• _SOURCE DATA_
##########
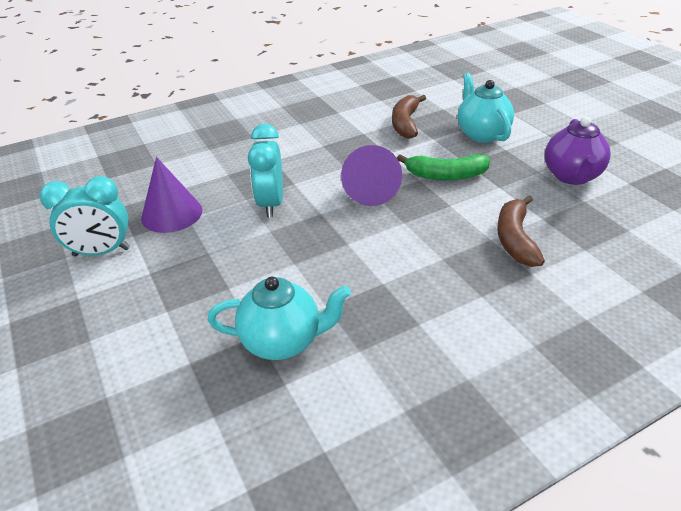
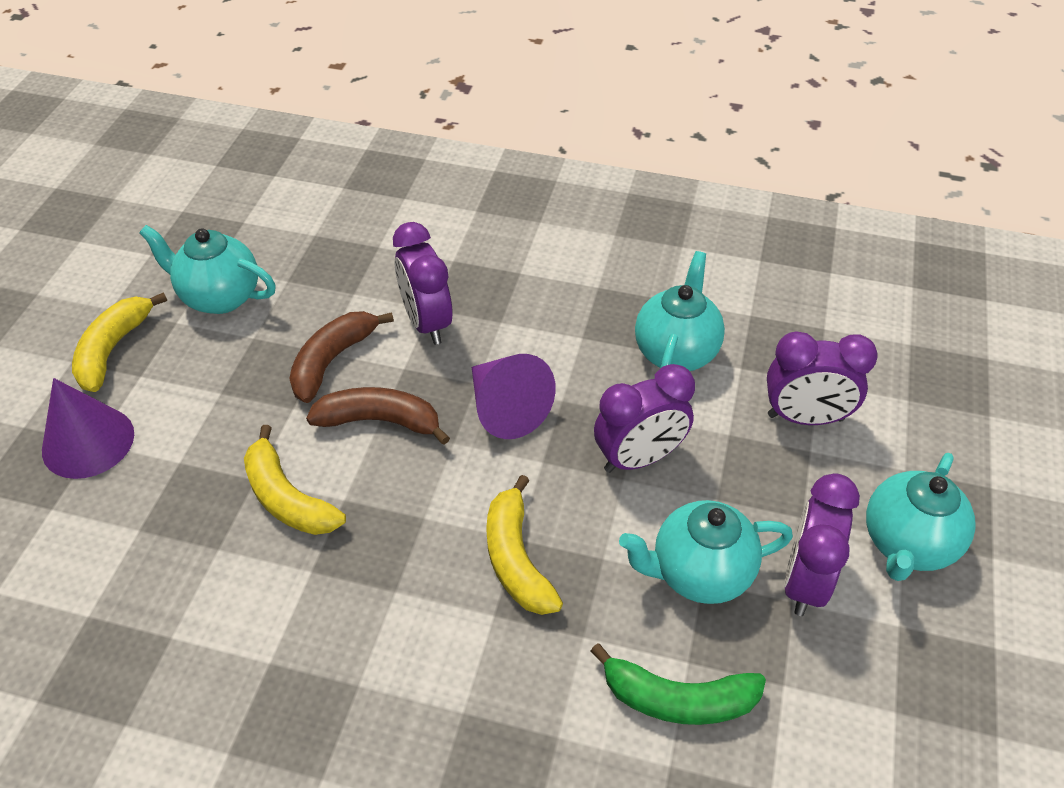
purple clock: 0 -> 4
purple teapot: 1 -> 0
turquoise clock: 2 -> 0
turquoise teapot: 2 -> 4
yellow banana: 0 -> 3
##########
• _ABOUT THIS TASK_
For each line of the material that includes the word "teapot", make a copy.

• _SOLVED EXERCISE_
purple teapot: 1 -> 0
turquoise teapot: 2 -> 4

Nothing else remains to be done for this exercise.